Data extracted from a collection:
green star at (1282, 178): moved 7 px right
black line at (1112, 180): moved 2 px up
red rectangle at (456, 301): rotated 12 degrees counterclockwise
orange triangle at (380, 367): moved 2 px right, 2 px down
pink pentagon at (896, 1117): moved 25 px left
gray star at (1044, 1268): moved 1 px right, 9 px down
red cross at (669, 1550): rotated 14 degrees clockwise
* * *
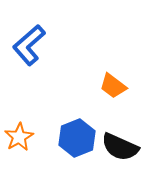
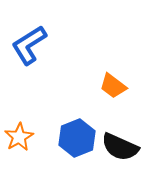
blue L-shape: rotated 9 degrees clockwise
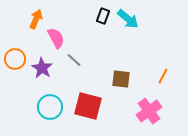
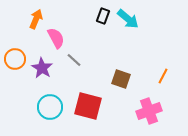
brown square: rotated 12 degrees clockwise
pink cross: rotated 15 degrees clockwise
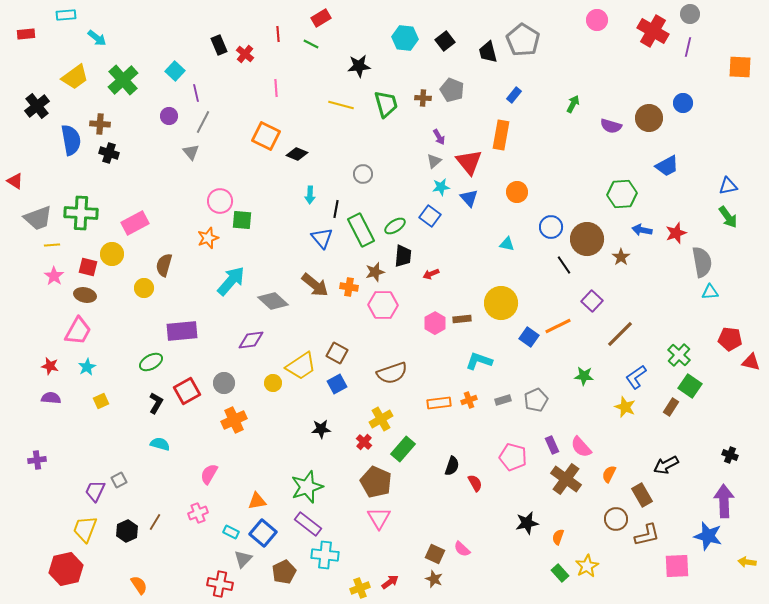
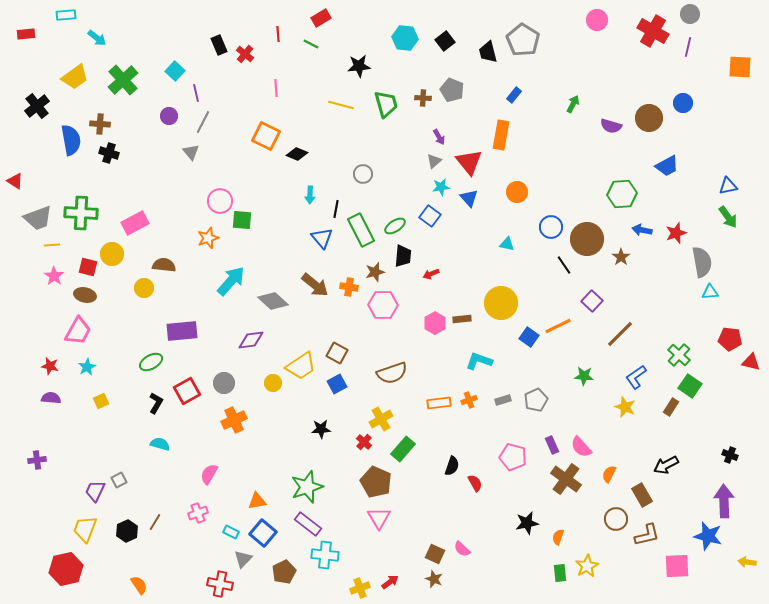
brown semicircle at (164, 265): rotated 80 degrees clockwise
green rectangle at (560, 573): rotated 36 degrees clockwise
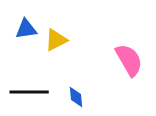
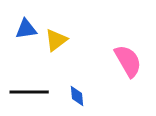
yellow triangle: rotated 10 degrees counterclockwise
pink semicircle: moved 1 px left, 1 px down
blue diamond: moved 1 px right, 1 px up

### REQUIREMENT:
The expected result is a copy of each line in the records where "semicircle" appears.

### RESPONSE AREA:
brown semicircle at (164, 265): rotated 80 degrees clockwise
pink semicircle: moved 1 px left, 1 px down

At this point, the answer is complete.